Work item =
Among the entries below, the lines from the one with "orange_truck (363 327)" up to and including the one with "nothing => grey_button (501 420)" are to be restated exactly, without pictures.

Study material =
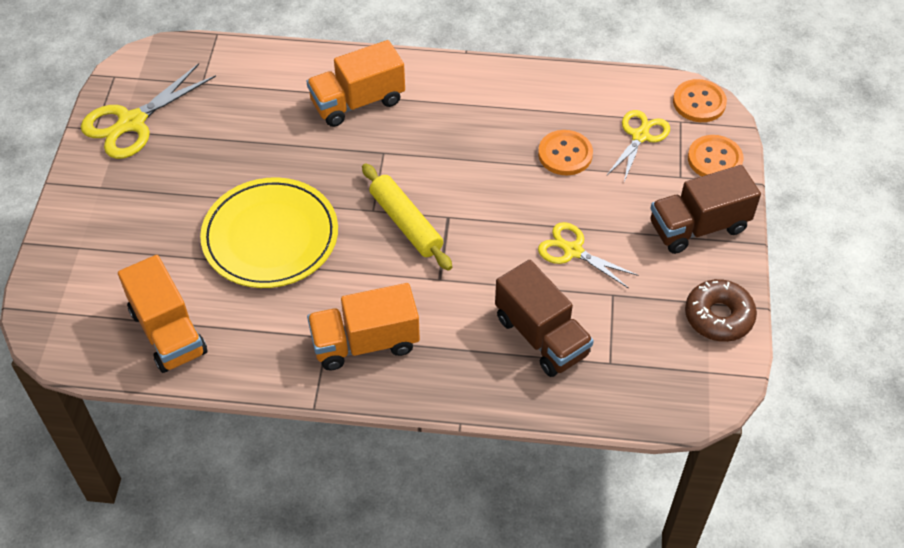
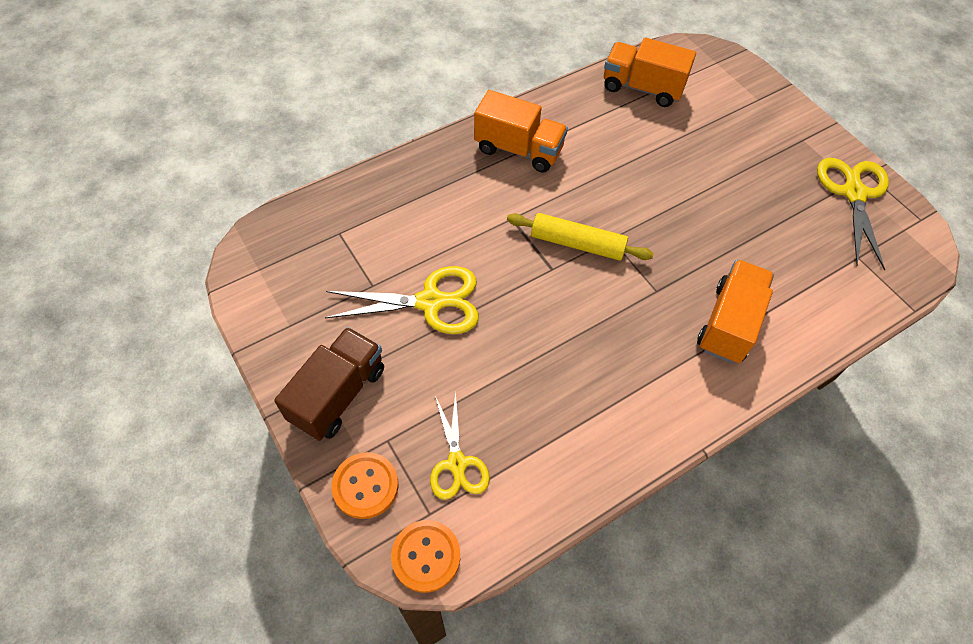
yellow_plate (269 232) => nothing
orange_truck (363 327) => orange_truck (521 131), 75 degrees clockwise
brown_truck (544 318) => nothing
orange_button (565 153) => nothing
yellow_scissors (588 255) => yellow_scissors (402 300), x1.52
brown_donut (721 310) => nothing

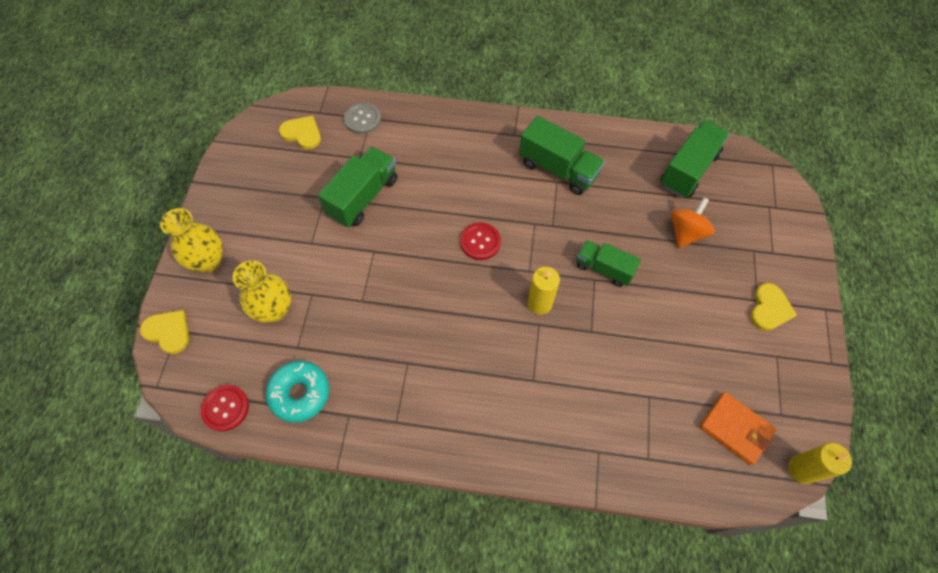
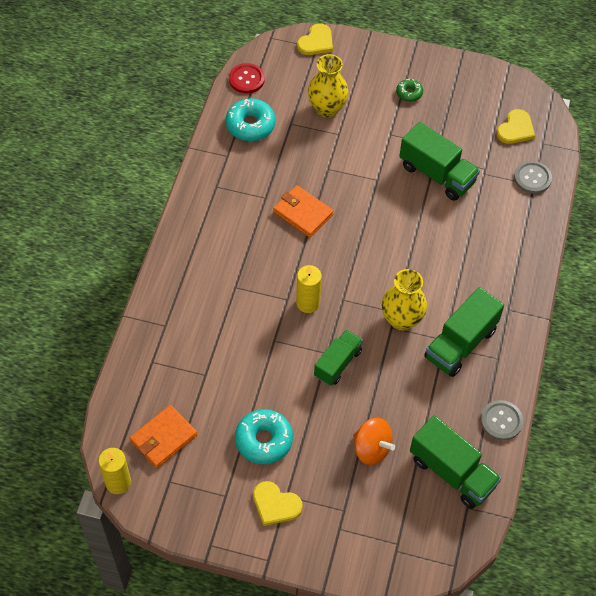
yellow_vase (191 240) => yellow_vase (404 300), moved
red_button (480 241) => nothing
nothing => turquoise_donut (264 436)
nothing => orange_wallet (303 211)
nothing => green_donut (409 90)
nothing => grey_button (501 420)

...

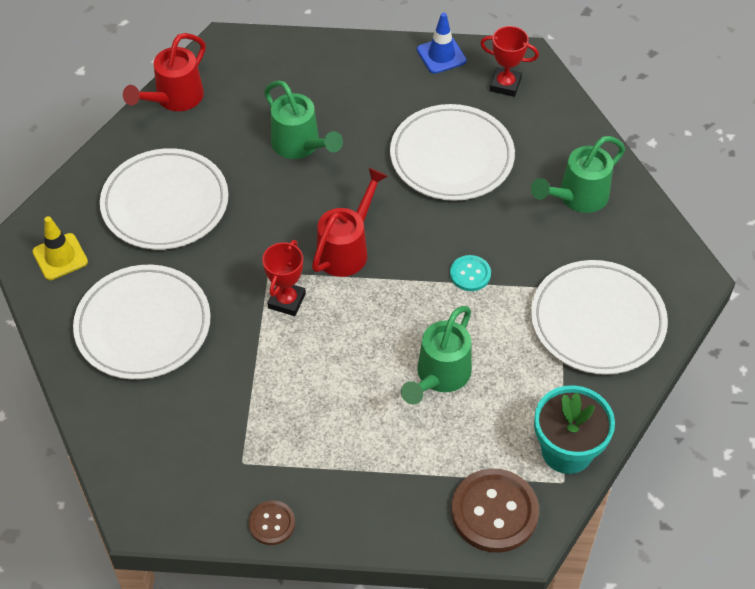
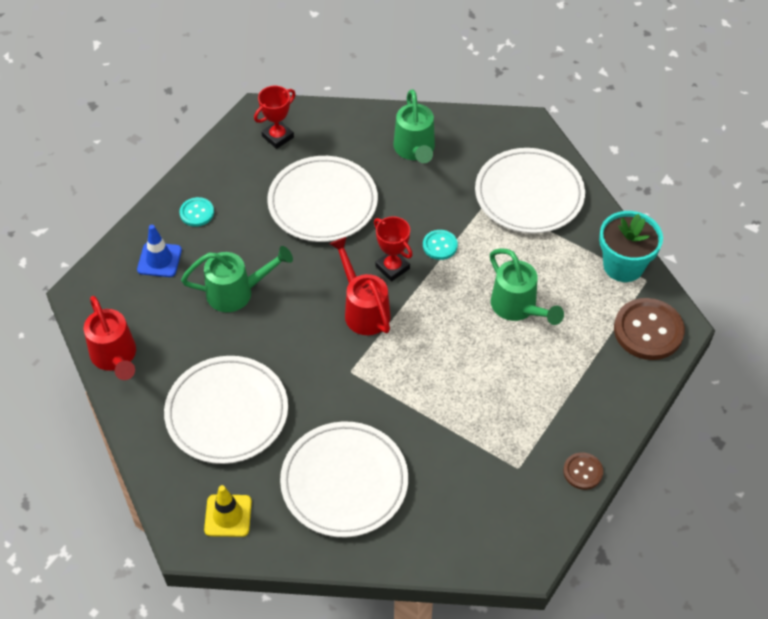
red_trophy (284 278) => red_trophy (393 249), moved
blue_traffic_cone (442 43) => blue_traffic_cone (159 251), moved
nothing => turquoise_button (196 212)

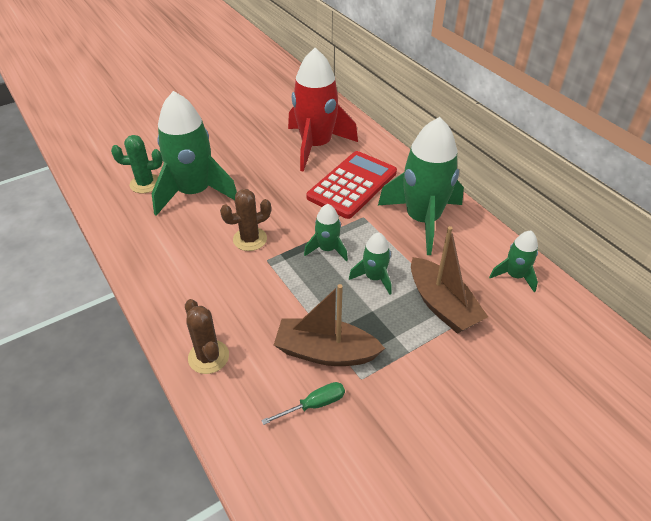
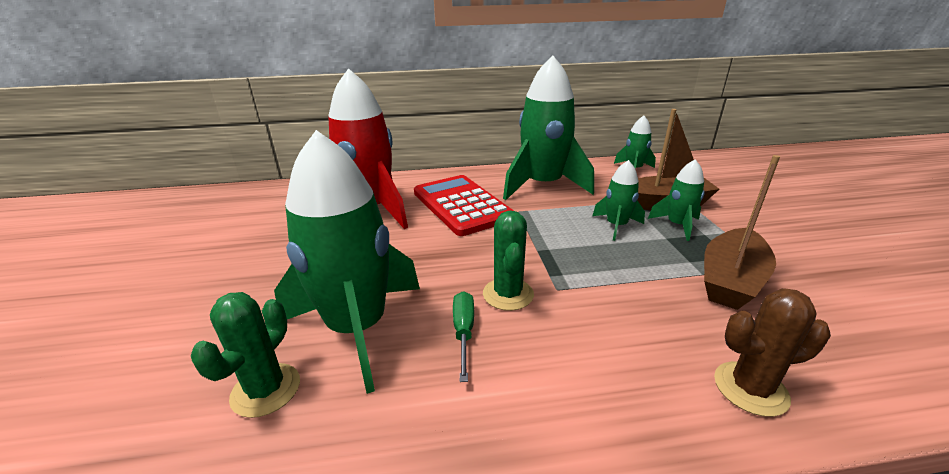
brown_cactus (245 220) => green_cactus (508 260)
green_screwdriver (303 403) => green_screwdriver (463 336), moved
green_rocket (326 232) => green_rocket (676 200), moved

---

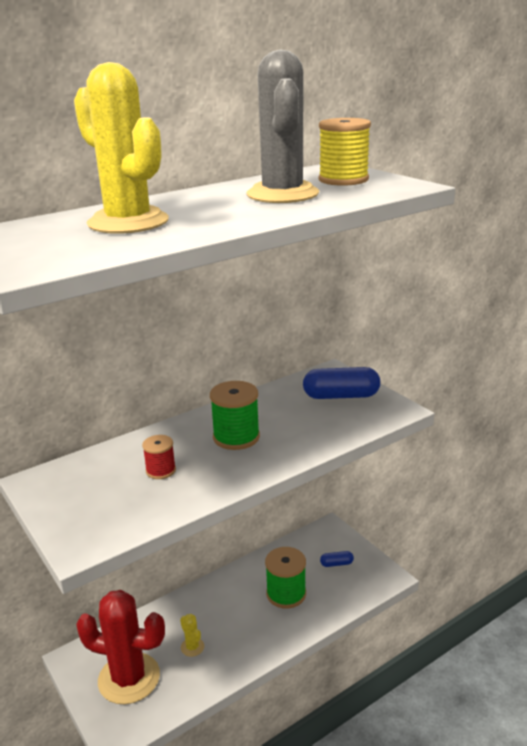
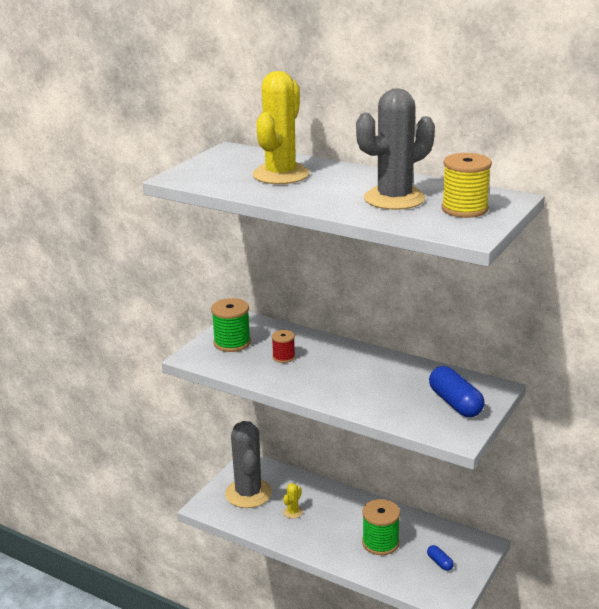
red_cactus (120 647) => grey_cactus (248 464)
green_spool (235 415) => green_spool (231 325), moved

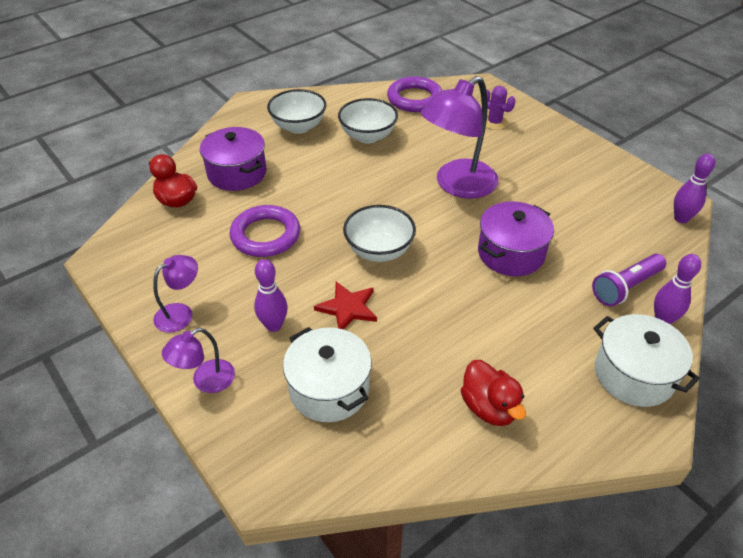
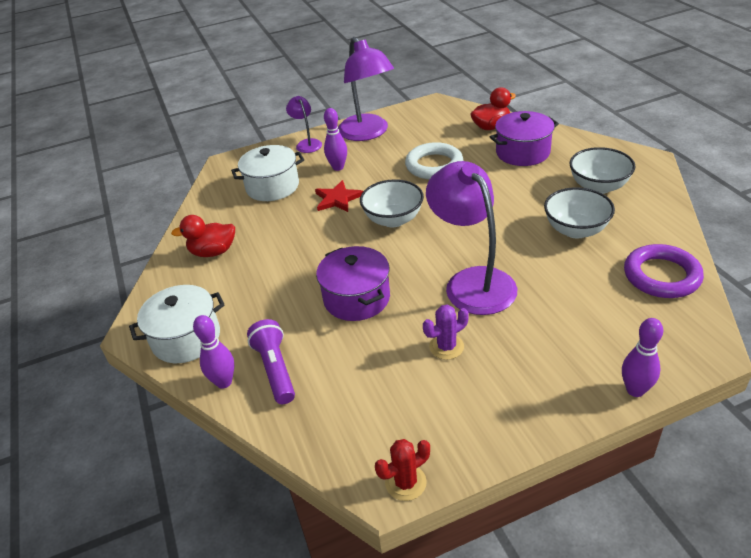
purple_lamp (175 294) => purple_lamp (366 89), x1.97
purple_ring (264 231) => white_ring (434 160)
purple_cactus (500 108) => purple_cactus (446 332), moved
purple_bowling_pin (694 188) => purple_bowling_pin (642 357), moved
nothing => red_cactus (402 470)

Response for this exercise =
orange_truck (363 327) => orange_truck (521 131), 75 degrees clockwise
brown_truck (544 318) => nothing
orange_button (565 153) => nothing
yellow_scissors (588 255) => yellow_scissors (402 300), x1.52
brown_donut (721 310) => nothing

yellow_vase (191 240) => yellow_vase (404 300), moved
red_button (480 241) => nothing
nothing => turquoise_donut (264 436)
nothing => orange_wallet (303 211)
nothing => green_donut (409 90)
nothing => grey_button (501 420)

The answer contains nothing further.